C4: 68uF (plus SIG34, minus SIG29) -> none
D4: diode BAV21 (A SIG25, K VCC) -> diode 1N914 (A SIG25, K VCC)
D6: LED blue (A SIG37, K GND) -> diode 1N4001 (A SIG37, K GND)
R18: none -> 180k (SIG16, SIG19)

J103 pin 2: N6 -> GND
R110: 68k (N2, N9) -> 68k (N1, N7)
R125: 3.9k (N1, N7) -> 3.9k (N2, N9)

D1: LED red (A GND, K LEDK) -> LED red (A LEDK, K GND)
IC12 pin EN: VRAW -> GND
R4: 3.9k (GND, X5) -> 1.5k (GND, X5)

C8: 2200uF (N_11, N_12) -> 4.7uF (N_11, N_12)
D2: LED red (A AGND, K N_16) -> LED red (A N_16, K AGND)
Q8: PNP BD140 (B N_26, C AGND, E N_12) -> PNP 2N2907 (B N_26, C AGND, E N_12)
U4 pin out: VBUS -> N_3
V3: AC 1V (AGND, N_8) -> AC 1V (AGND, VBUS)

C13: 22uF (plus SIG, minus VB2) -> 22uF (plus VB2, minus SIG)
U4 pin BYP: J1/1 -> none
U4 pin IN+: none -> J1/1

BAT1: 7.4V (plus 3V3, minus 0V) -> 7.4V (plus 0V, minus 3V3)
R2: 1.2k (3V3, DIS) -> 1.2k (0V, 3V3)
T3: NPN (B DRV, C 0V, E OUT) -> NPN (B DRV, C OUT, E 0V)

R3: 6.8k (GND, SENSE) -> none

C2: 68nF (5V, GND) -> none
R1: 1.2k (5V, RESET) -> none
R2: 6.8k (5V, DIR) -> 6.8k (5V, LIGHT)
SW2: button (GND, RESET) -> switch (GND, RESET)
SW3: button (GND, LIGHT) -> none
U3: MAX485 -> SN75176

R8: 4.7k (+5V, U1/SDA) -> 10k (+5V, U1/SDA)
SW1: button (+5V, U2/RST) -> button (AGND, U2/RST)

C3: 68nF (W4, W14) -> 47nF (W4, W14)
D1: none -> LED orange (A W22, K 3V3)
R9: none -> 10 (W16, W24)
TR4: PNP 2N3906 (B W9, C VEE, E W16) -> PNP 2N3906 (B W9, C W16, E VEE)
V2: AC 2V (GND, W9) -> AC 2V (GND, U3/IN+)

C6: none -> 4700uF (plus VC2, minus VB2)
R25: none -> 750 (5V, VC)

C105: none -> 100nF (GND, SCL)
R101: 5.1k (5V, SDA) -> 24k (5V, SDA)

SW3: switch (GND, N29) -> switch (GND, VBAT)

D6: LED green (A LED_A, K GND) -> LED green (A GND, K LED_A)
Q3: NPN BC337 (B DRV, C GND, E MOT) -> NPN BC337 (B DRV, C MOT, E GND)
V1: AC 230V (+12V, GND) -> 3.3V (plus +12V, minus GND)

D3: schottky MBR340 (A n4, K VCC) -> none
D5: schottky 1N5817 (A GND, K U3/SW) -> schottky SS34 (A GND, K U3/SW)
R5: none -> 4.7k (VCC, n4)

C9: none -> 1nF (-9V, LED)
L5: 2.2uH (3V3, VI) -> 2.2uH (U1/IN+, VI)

····················

Prompt: Reproduce the entries exactly. Every word has to stay the same.

Written reply:
C4: 68uF (plus SIG34, minus SIG29) -> none
D4: diode BAV21 (A SIG25, K VCC) -> diode 1N914 (A SIG25, K VCC)
D6: LED blue (A SIG37, K GND) -> diode 1N4001 (A SIG37, K GND)
R18: none -> 180k (SIG16, SIG19)

J103 pin 2: N6 -> GND
R110: 68k (N2, N9) -> 68k (N1, N7)
R125: 3.9k (N1, N7) -> 3.9k (N2, N9)

D1: LED red (A GND, K LEDK) -> LED red (A LEDK, K GND)
IC12 pin EN: VRAW -> GND
R4: 3.9k (GND, X5) -> 1.5k (GND, X5)

C8: 2200uF (N_11, N_12) -> 4.7uF (N_11, N_12)
D2: LED red (A AGND, K N_16) -> LED red (A N_16, K AGND)
Q8: PNP BD140 (B N_26, C AGND, E N_12) -> PNP 2N2907 (B N_26, C AGND, E N_12)
U4 pin out: VBUS -> N_3
V3: AC 1V (AGND, N_8) -> AC 1V (AGND, VBUS)

C13: 22uF (plus SIG, minus VB2) -> 22uF (plus VB2, minus SIG)
U4 pin BYP: J1/1 -> none
U4 pin IN+: none -> J1/1

BAT1: 7.4V (plus 3V3, minus 0V) -> 7.4V (plus 0V, minus 3V3)
R2: 1.2k (3V3, DIS) -> 1.2k (0V, 3V3)
T3: NPN (B DRV, C 0V, E OUT) -> NPN (B DRV, C OUT, E 0V)

R3: 6.8k (GND, SENSE) -> none

C2: 68nF (5V, GND) -> none
R1: 1.2k (5V, RESET) -> none
R2: 6.8k (5V, DIR) -> 6.8k (5V, LIGHT)
SW2: button (GND, RESET) -> switch (GND, RESET)
SW3: button (GND, LIGHT) -> none
U3: MAX485 -> SN75176

R8: 4.7k (+5V, U1/SDA) -> 10k (+5V, U1/SDA)
SW1: button (+5V, U2/RST) -> button (AGND, U2/RST)

C3: 68nF (W4, W14) -> 47nF (W4, W14)
D1: none -> LED orange (A W22, K 3V3)
R9: none -> 10 (W16, W24)
TR4: PNP 2N3906 (B W9, C VEE, E W16) -> PNP 2N3906 (B W9, C W16, E VEE)
V2: AC 2V (GND, W9) -> AC 2V (GND, U3/IN+)

C6: none -> 4700uF (plus VC2, minus VB2)
R25: none -> 750 (5V, VC)

C105: none -> 100nF (GND, SCL)
R101: 5.1k (5V, SDA) -> 24k (5V, SDA)

SW3: switch (GND, N29) -> switch (GND, VBAT)

D6: LED green (A LED_A, K GND) -> LED green (A GND, K LED_A)
Q3: NPN BC337 (B DRV, C GND, E MOT) -> NPN BC337 (B DRV, C MOT, E GND)
V1: AC 230V (+12V, GND) -> 3.3V (plus +12V, minus GND)

D3: schottky MBR340 (A n4, K VCC) -> none
D5: schottky 1N5817 (A GND, K U3/SW) -> schottky SS34 (A GND, K U3/SW)
R5: none -> 4.7k (VCC, n4)

C9: none -> 1nF (-9V, LED)
L5: 2.2uH (3V3, VI) -> 2.2uH (U1/IN+, VI)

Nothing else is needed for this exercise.